Exercise instructions:
Scan the records for "cone". Show the matching lines.

Materials provided:
-.-.-
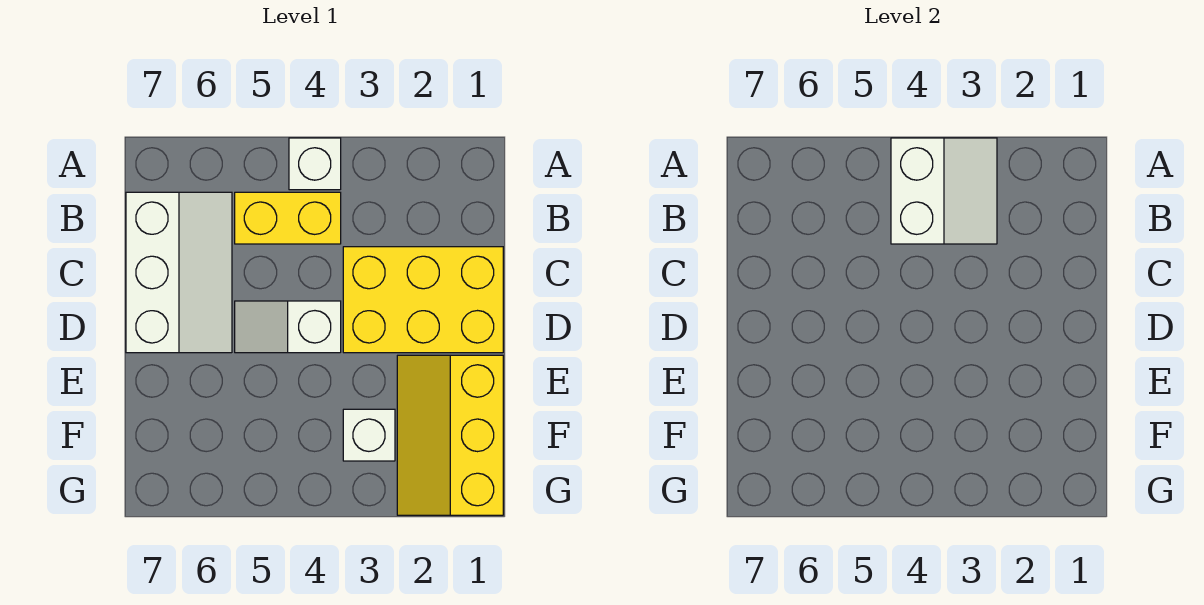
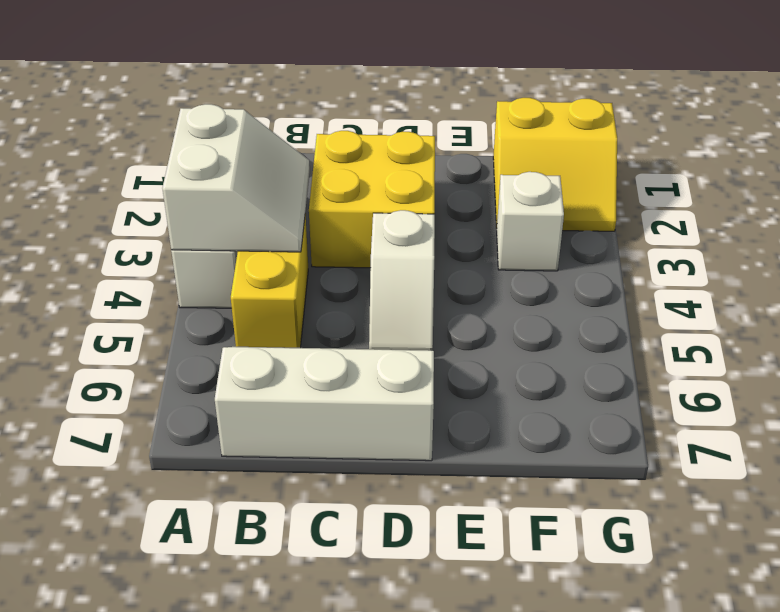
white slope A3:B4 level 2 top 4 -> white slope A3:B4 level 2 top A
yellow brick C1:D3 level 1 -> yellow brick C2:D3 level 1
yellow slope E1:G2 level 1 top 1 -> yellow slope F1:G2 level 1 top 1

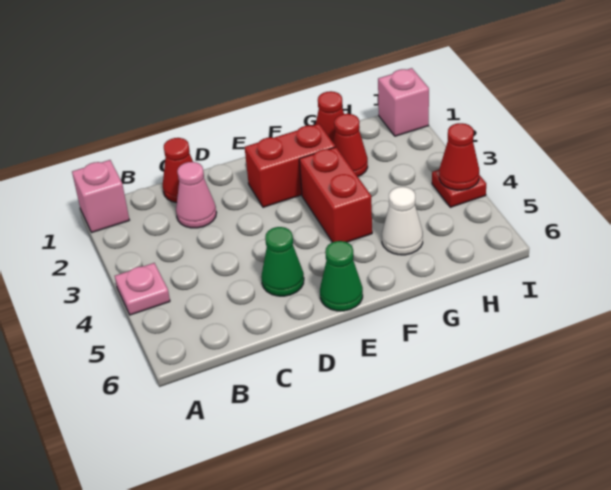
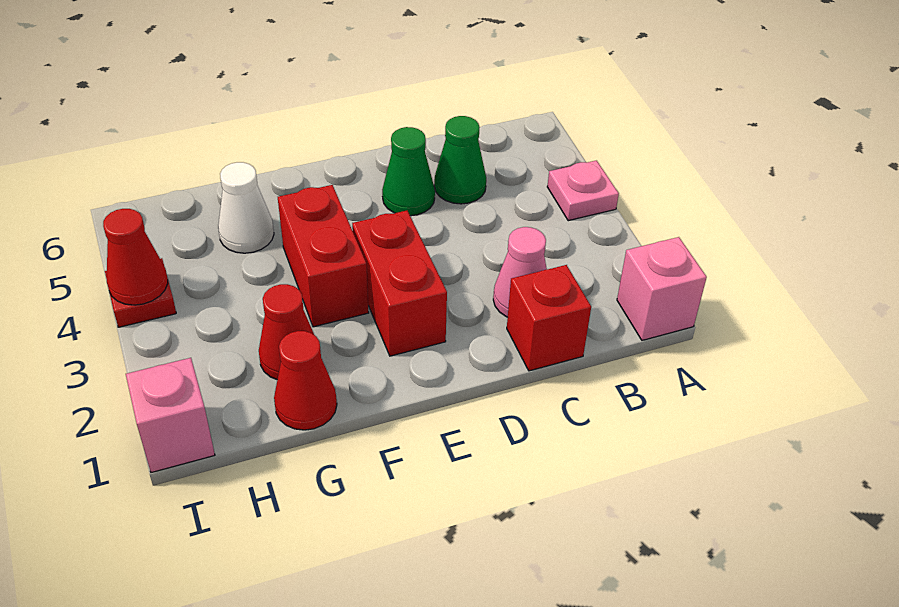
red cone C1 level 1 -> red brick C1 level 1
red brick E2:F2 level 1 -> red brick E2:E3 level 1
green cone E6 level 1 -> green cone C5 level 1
-.-.-
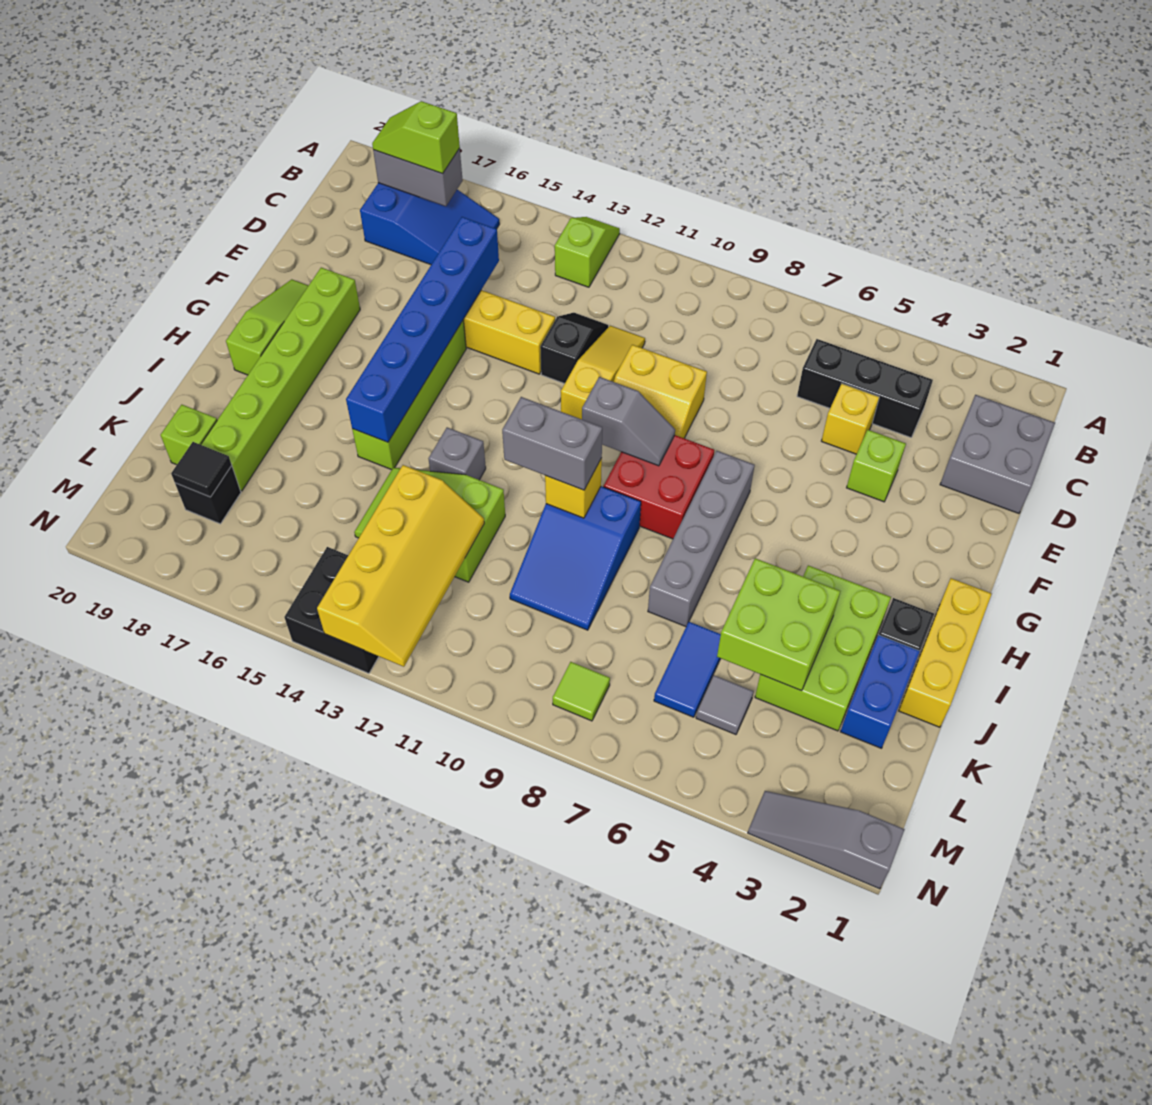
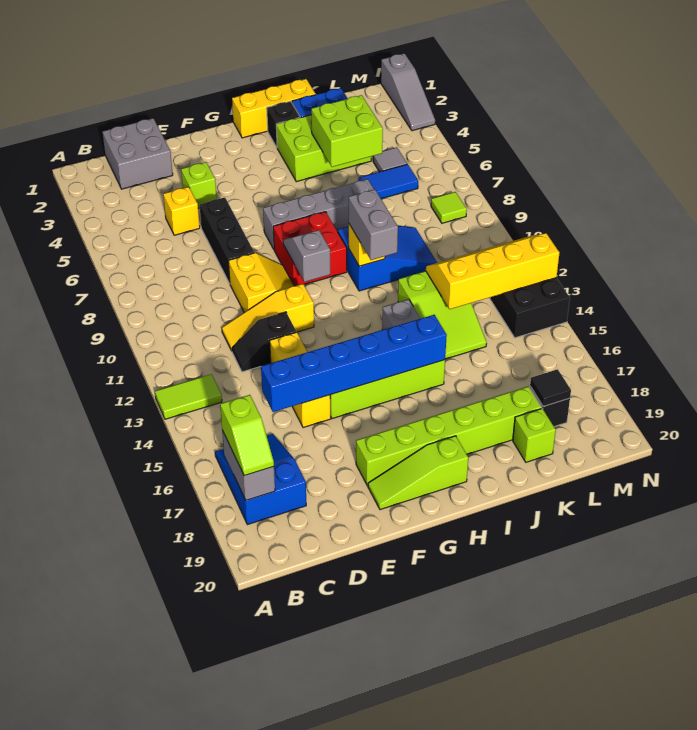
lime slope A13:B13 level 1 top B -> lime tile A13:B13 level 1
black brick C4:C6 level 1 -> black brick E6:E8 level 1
-.-.-
Exercise response:
red cone C1 level 1 -> red brick C1 level 1
green cone E6 level 1 -> green cone C5 level 1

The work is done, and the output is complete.